▶ What to produce
Every line containing the word "moved" must be pulled from the records.

▶ Supplied information

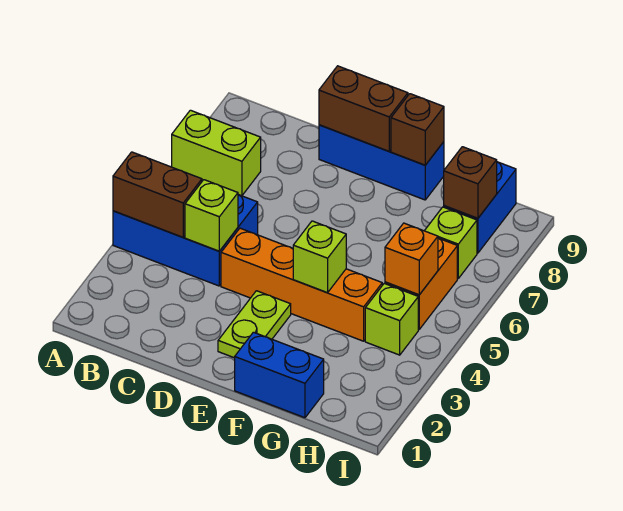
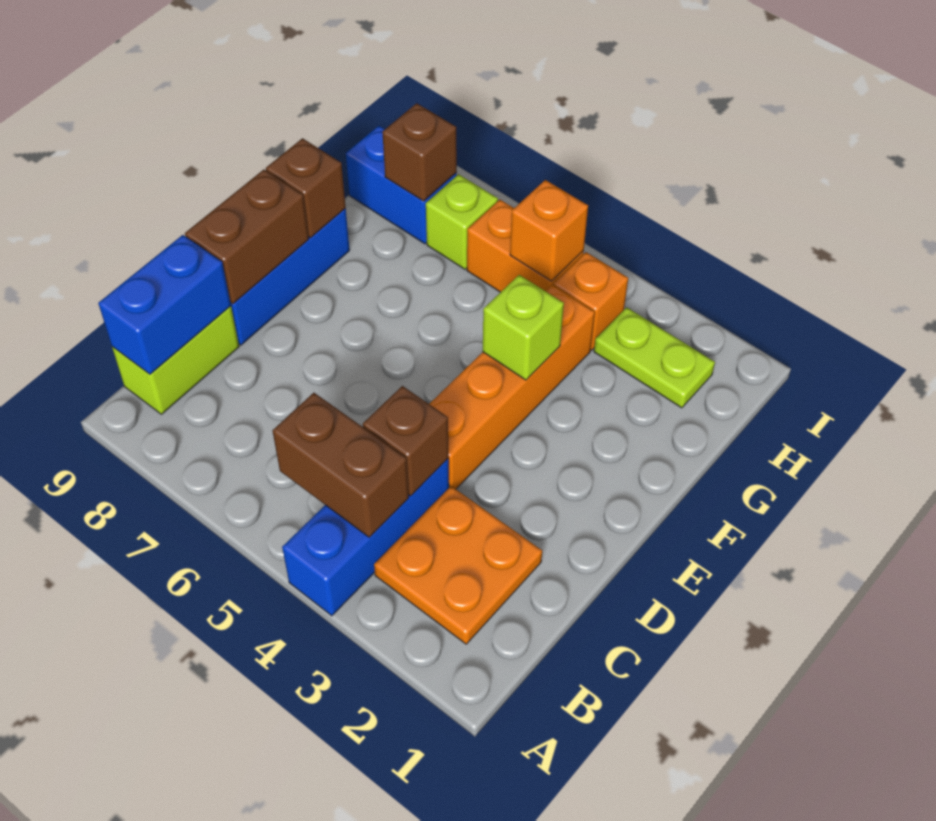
blue 2x3 brick [113,195,258,286] -> blue 1x3 brick [282,459,449,616]
brown 1x2 brick [113,152,202,237] -> brown 1x2 brick turned to [273,393,409,537]
lime 1x2 brick [172,110,261,196] -> lime 1x2 brick moved to [112,306,239,414]
none -> orange 2x2 plate [374,486,542,644]
lime 1x1 brick [185,180,238,251] -> brown 1x1 brick [363,386,448,496]
lime 1x2 plate [218,291,291,358] -> lime 1x2 plate moved to [594,307,715,408]
blue 1x2 brick [235,332,324,418] -> blue 1x2 brick moved to [98,235,231,374]
lime 1x1 brick [365,284,418,355] -> orange 1x1 brick [553,252,628,350]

▶ Output for this exercise
lime 1x2 brick [172,110,261,196] -> lime 1x2 brick moved to [112,306,239,414]
lime 1x2 plate [218,291,291,358] -> lime 1x2 plate moved to [594,307,715,408]
blue 1x2 brick [235,332,324,418] -> blue 1x2 brick moved to [98,235,231,374]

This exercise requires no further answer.